Source information:
::::::::::

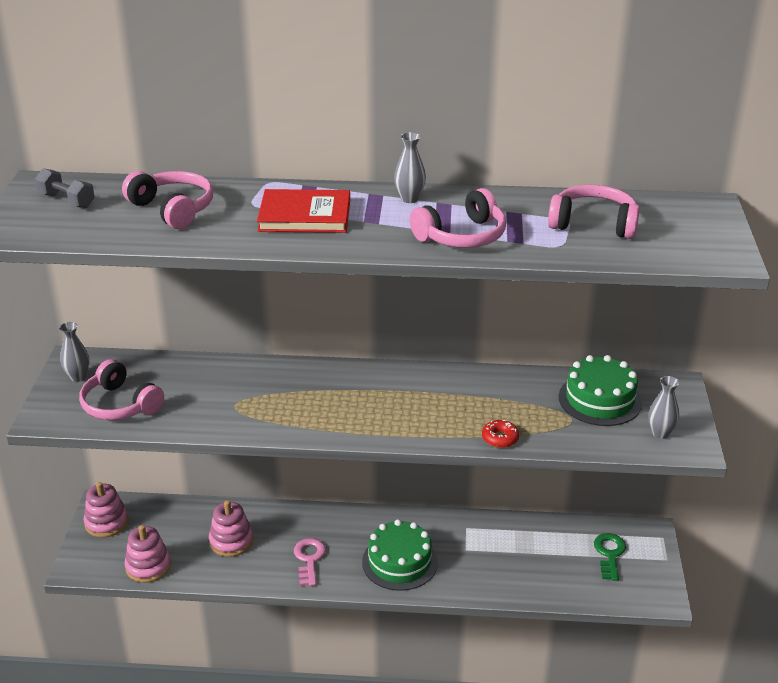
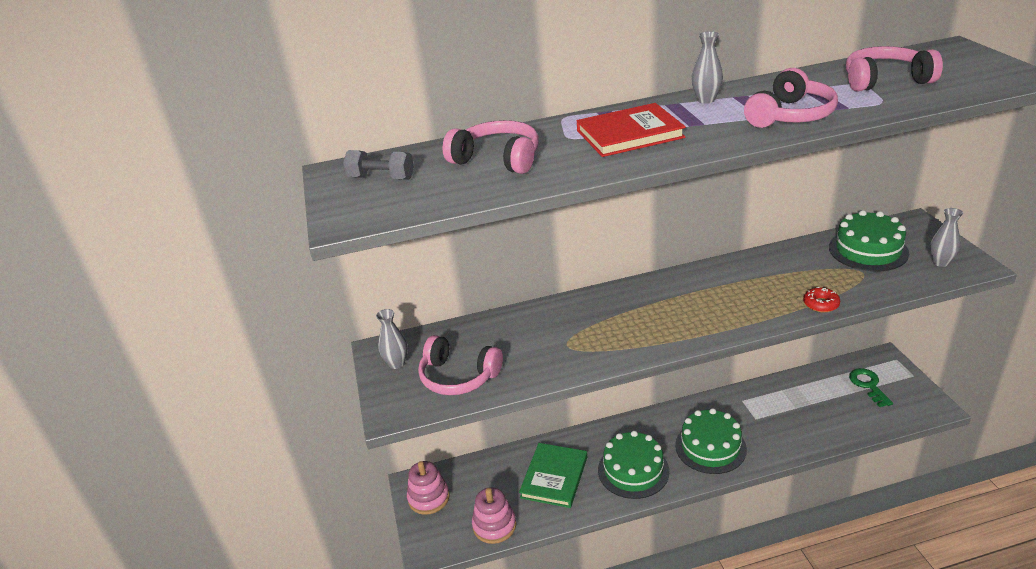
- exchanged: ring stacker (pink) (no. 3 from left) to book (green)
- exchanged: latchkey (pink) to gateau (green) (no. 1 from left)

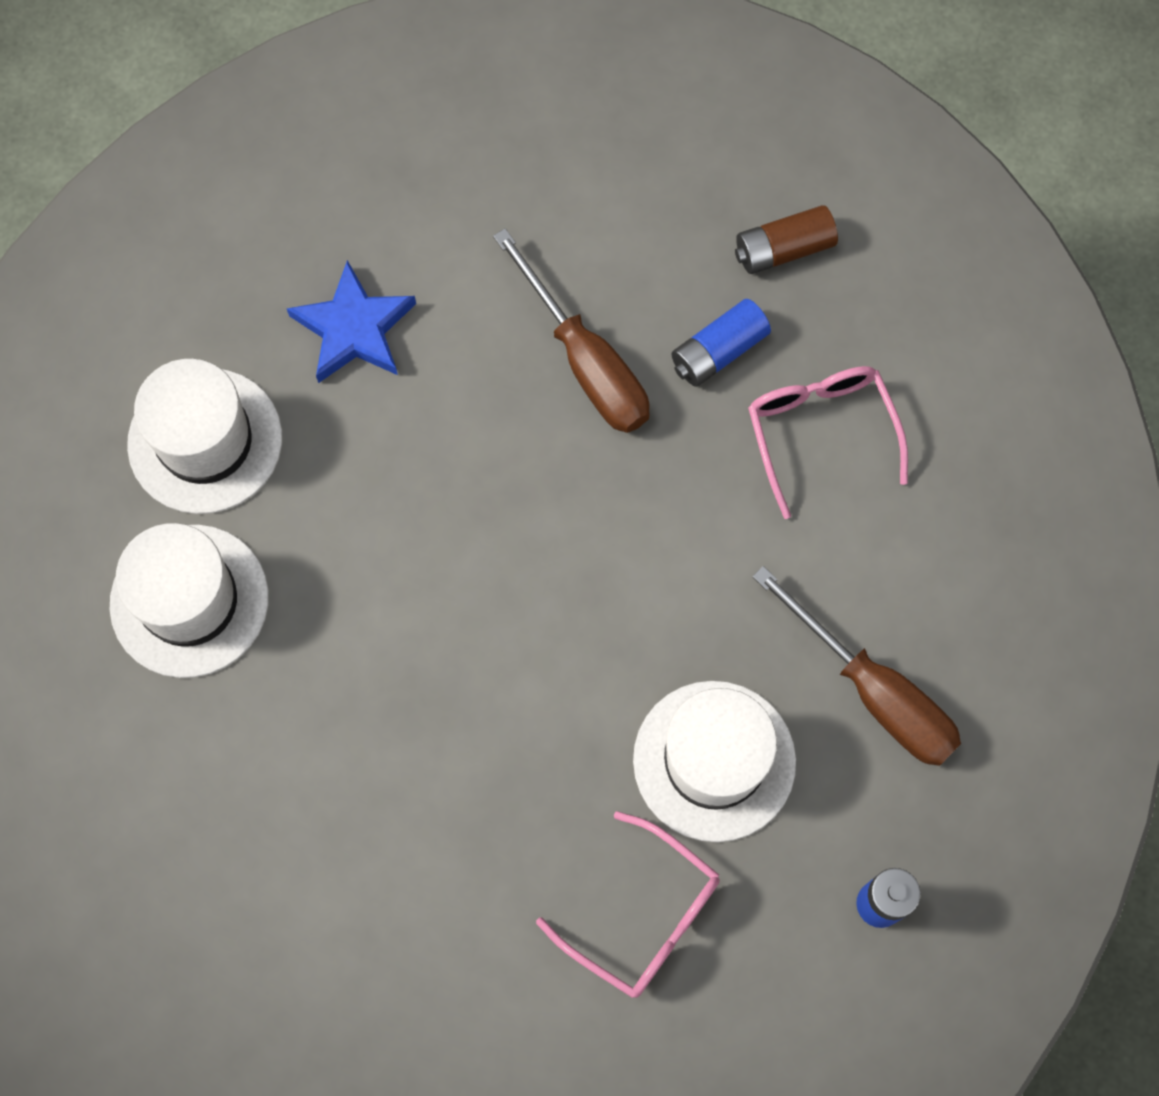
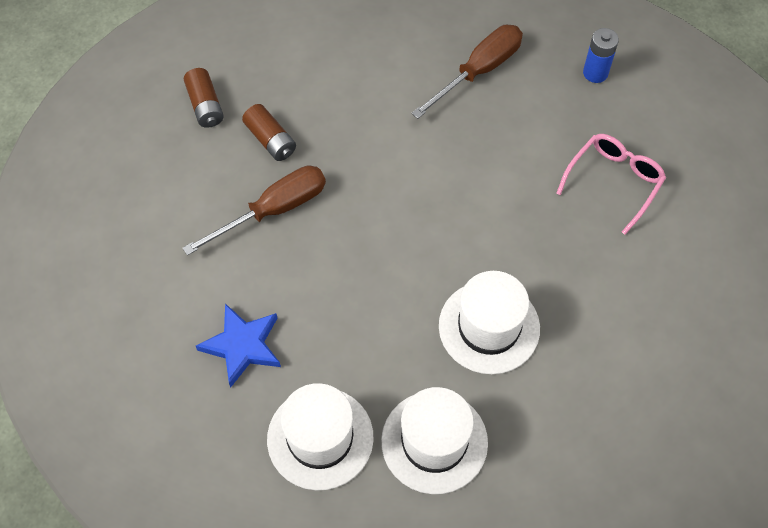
- relocated: top hat (snow-white) (no. 3 from left)
- colour: battery (blue) (no. 1 from left) to battery (brown) (no. 2 from left)
- missing: glasses (pink) (no. 2 from left)

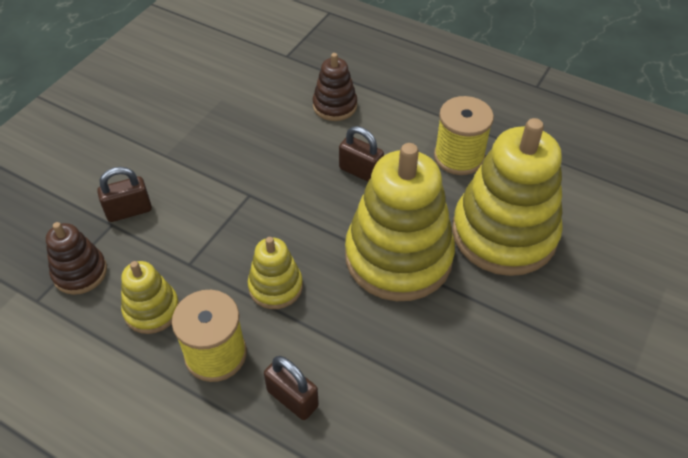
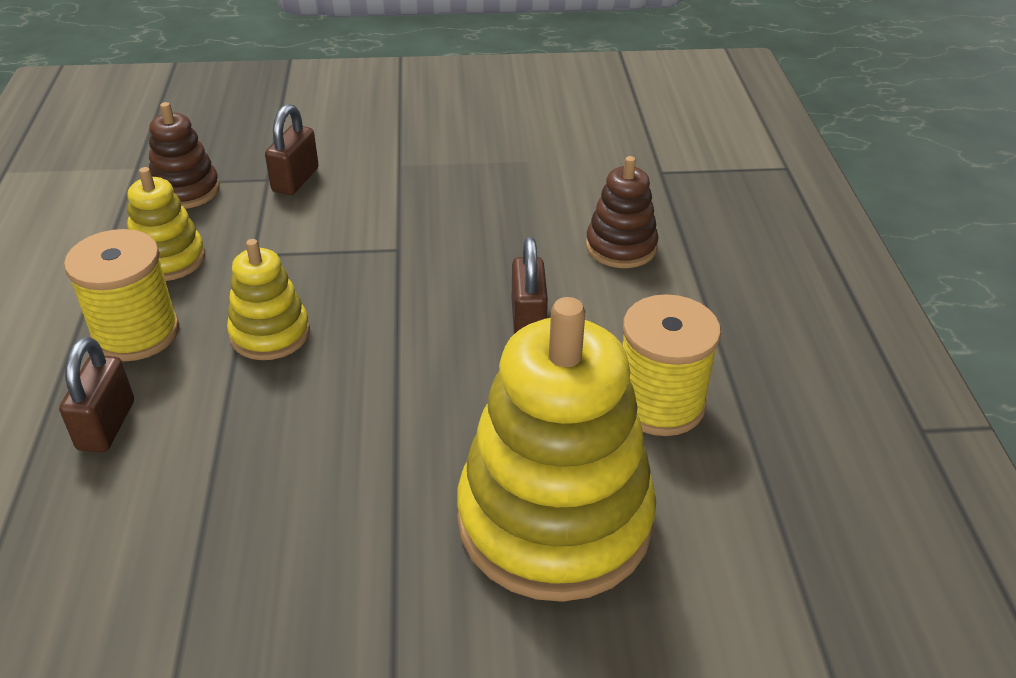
- spun: lock (brown) (no. 1 from left in the first image) 75 degrees clockwise
- missing: ring stacker (bright yellow) (no. 3 from left)

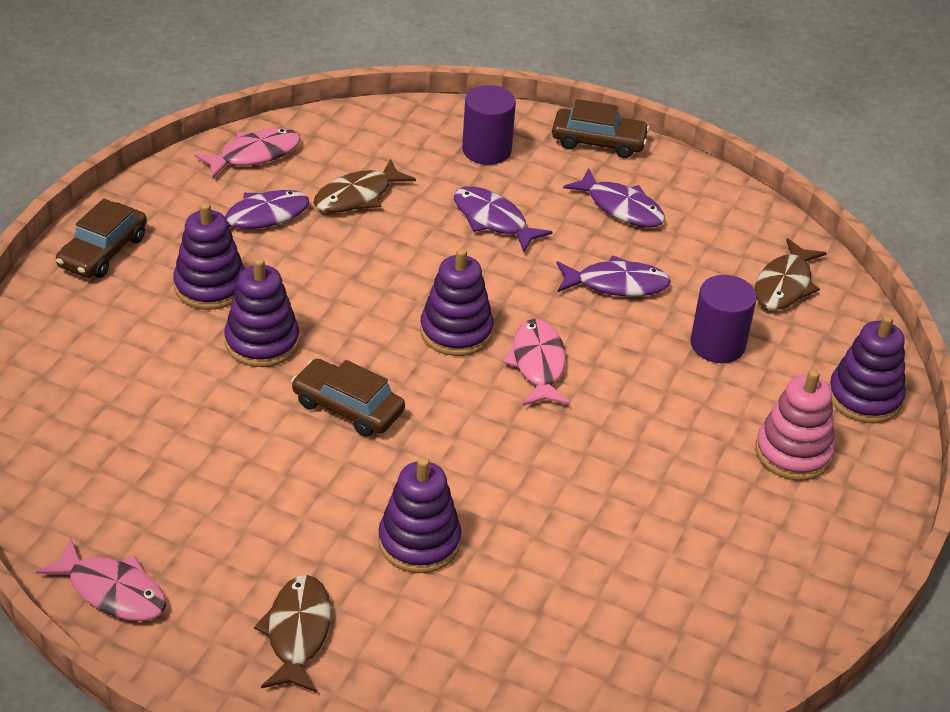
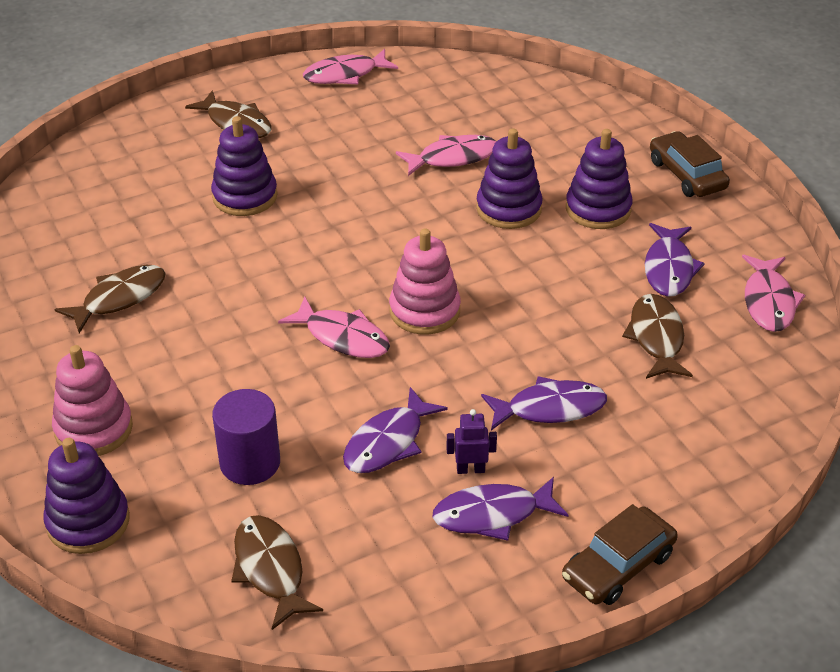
- missing: toy car (brown) (no. 2 from left)
- colour: ring stacker (violet) (no. 4 from left) to ring stacker (pink) (no. 2 from left)
- missing: cylinder shape (violet) (no. 1 from left)
- appeared: fish figure (brown) (no. 1 from left)
- appeared: fish figure (pink) (no. 3 from left)
- appeared: toy robot (violet)

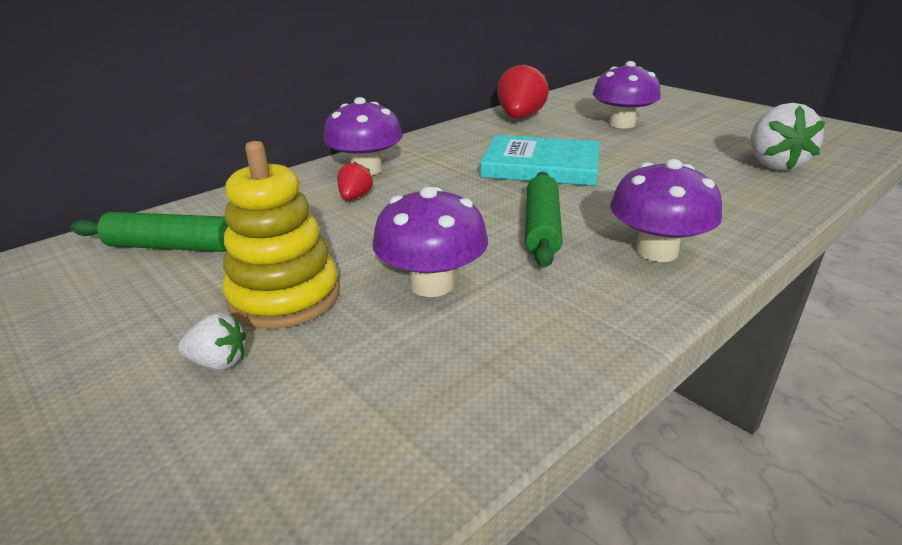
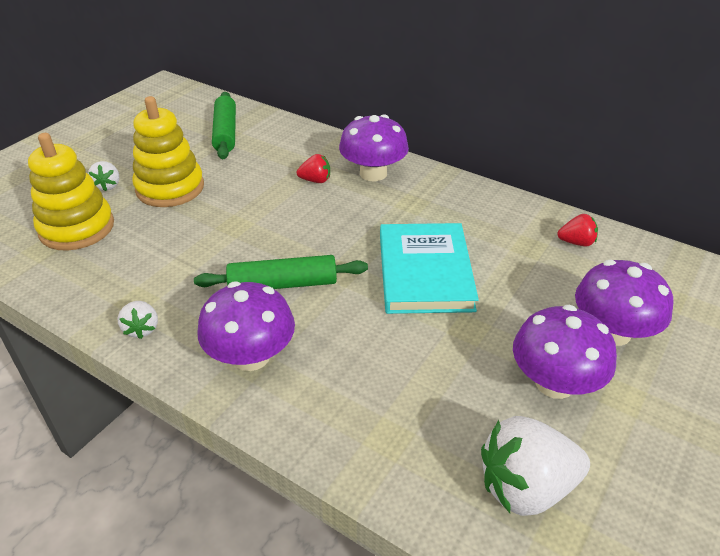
- relocated: fungus (violet) (no. 2 from left in the first image) to fungus (violet) (no. 3 from left)
- size: berry (crimson) (no. 2 from left) x0.51
- appeared: ring stacker (bright yellow) (no. 1 from left)
- appeared: berry (snow-white) (no. 2 from left)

::::::::::

Write out the lines of the listing from the one that holds "- exchanged: latchkey" to the very last line, both included, exactly as they appear and without any pictures.

Solution to this task:
- exchanged: latchkey (pink) to gateau (green) (no. 1 from left)

- relocated: top hat (snow-white) (no. 3 from left)
- colour: battery (blue) (no. 1 from left) to battery (brown) (no. 2 from left)
- missing: glasses (pink) (no. 2 from left)

- spun: lock (brown) (no. 1 from left in the first image) 75 degrees clockwise
- missing: ring stacker (bright yellow) (no. 3 from left)

- missing: toy car (brown) (no. 2 from left)
- colour: ring stacker (violet) (no. 4 from left) to ring stacker (pink) (no. 2 from left)
- missing: cylinder shape (violet) (no. 1 from left)
- appeared: fish figure (brown) (no. 1 from left)
- appeared: fish figure (pink) (no. 3 from left)
- appeared: toy robot (violet)

- relocated: fungus (violet) (no. 2 from left in the first image) to fungus (violet) (no. 3 from left)
- size: berry (crimson) (no. 2 from left) x0.51
- appeared: ring stacker (bright yellow) (no. 1 from left)
- appeared: berry (snow-white) (no. 2 from left)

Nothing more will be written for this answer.